***** EXERCISE INPUTS

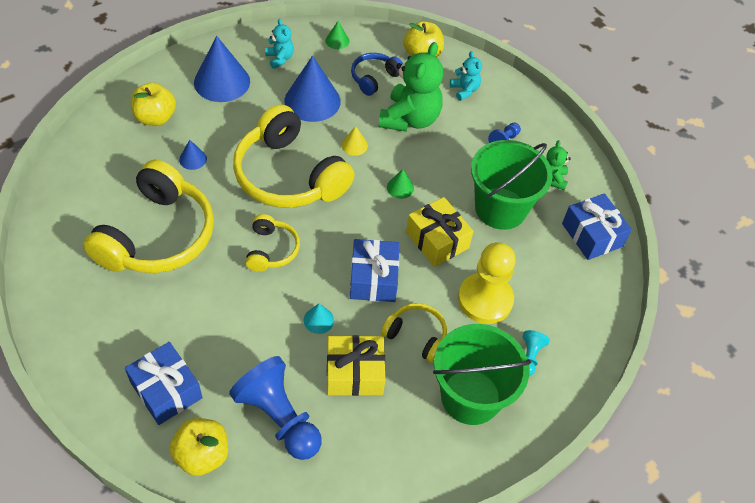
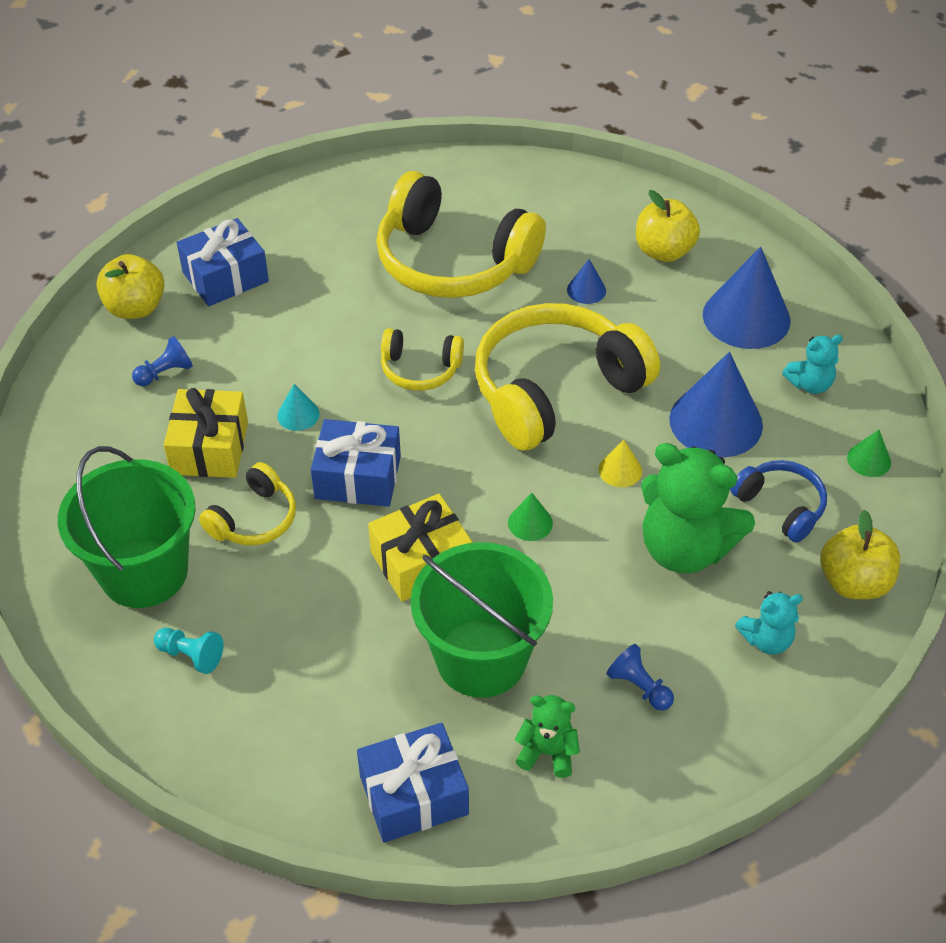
camera: 100 degrees right, 5 degrees down
(279, 417) = (165, 373): blue pawn -> blue pawn, size x0.46
(485, 300) = (301, 611): yellow pawn -> none

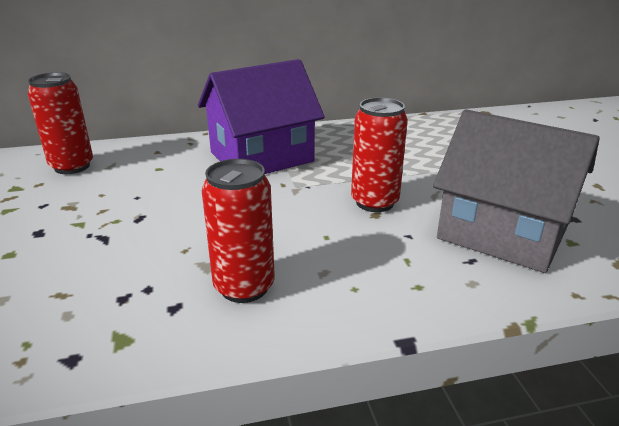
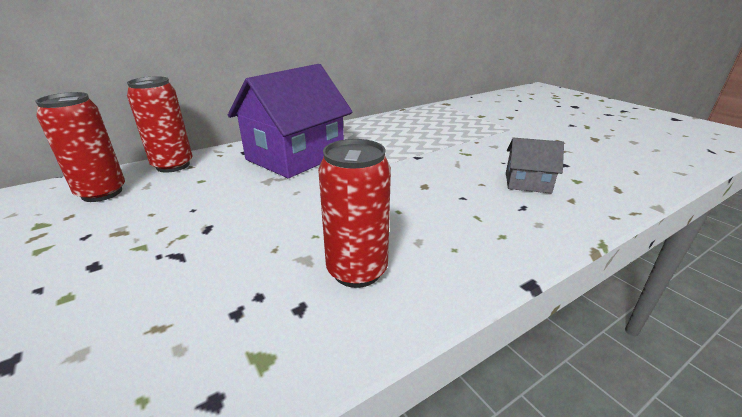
camera: 20 degrees left, 0 degrees up
(374, 202) = (417, 177): red can -> red can (173, 165)
(502, 233) = (527, 183): grey house -> grey house, size x0.48

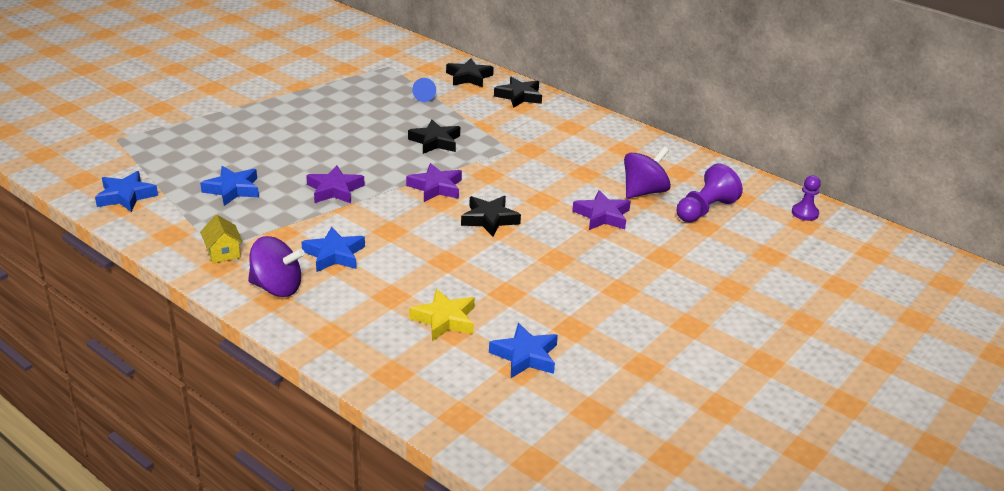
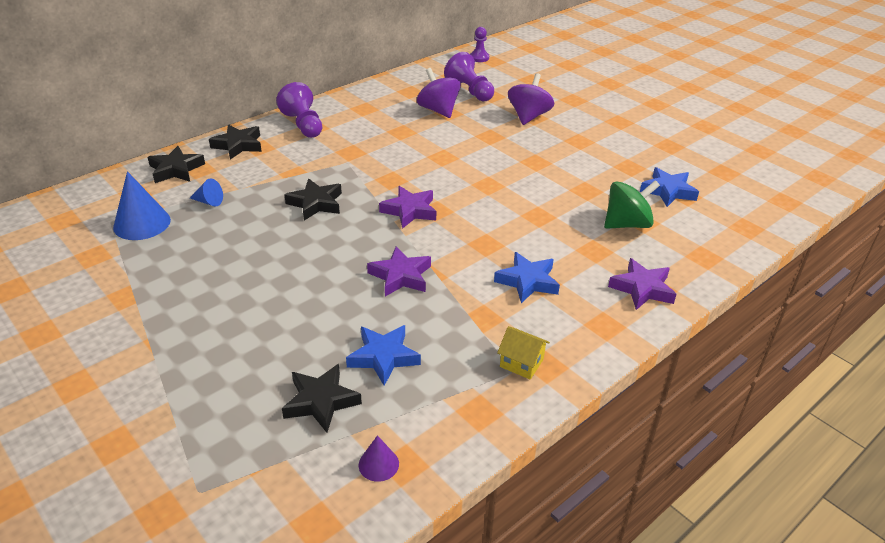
camera: 80 degrees left, 5 degrees up
(126, 196) = (378, 464): blue star -> purple cone
(223, 252) = (521, 363): yellow house -> yellow house turned 45 degrees clockwise
(277, 287) = (586, 322): purple spinning top -> purple spinning top (528, 116)
(388, 77) = (142, 223): none -> blue cone
(445, 320) = (627, 224): yellow star -> green spinning top
(489, 219) = (472, 187): black star -> black star (321, 401)
(571, 121) = (303, 125): none -> purple pawn
(602, 216) = (473, 133): purple star -> purple star (642, 289)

**********

-- TASK DETAILS --
None of the pictures should be carried over when the data above is transcribed exactly.

-- WRITTEN ANSWER --
camera: 100 degrees right, 5 degrees down
(279, 417) = (165, 373): blue pawn -> blue pawn, size x0.46
(485, 300) = (301, 611): yellow pawn -> none

camera: 20 degrees left, 0 degrees up
(374, 202) = (417, 177): red can -> red can (173, 165)
(502, 233) = (527, 183): grey house -> grey house, size x0.48

camera: 80 degrees left, 5 degrees up
(126, 196) = (378, 464): blue star -> purple cone
(223, 252) = (521, 363): yellow house -> yellow house turned 45 degrees clockwise
(277, 287) = (586, 322): purple spinning top -> purple spinning top (528, 116)
(388, 77) = (142, 223): none -> blue cone
(445, 320) = (627, 224): yellow star -> green spinning top
(489, 219) = (472, 187): black star -> black star (321, 401)
(571, 121) = (303, 125): none -> purple pawn
(602, 216) = (473, 133): purple star -> purple star (642, 289)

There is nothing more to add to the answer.